(Supplied entries)

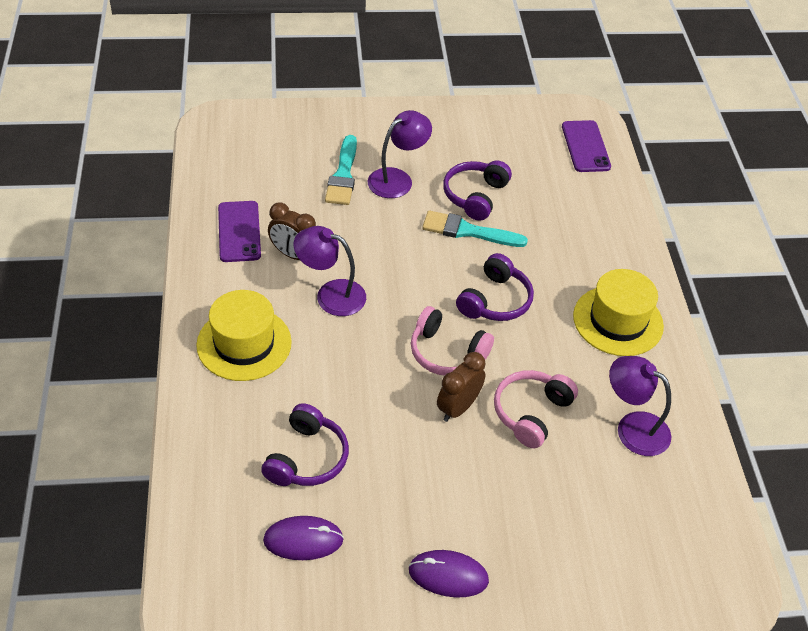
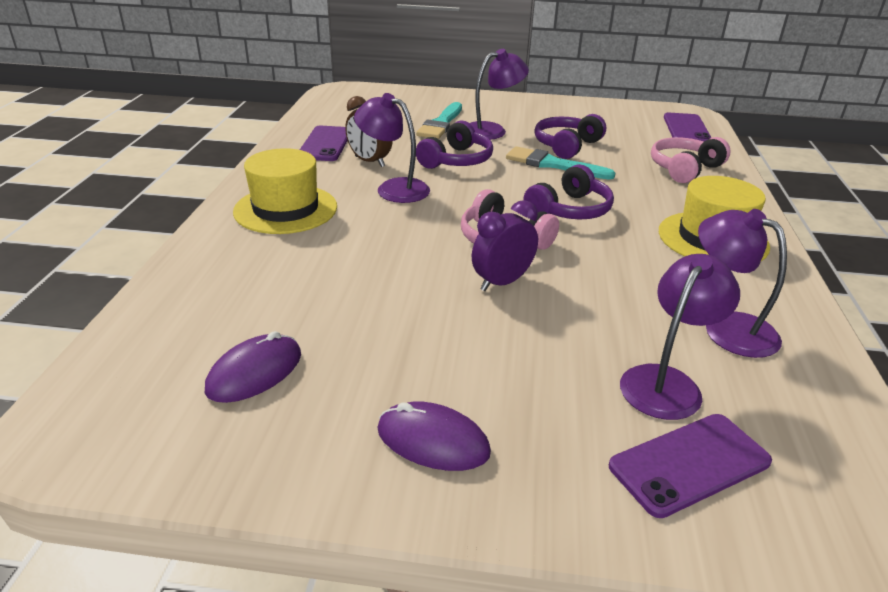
camera: 15 degrees right, 15 degrees down
(303, 540) = (255, 372): purple mouse -> purple mouse turned 60 degrees counterclockwise
(307, 458) = (302, 300): purple headphones -> purple headphones (456, 160)
(458, 408) = (502, 282): brown clock -> purple clock
(531, 412) = (592, 297): pink headphones -> pink headphones (684, 169)
(594, 492) = (667, 382): none -> purple lamp
(614, 560) = (689, 464): none -> purple phone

(End Supplied entries)

● **To do**
Lines with "headphones" in the records above: copy every one of them.

● **Task output**
(307, 458) = (302, 300): purple headphones -> purple headphones (456, 160)
(531, 412) = (592, 297): pink headphones -> pink headphones (684, 169)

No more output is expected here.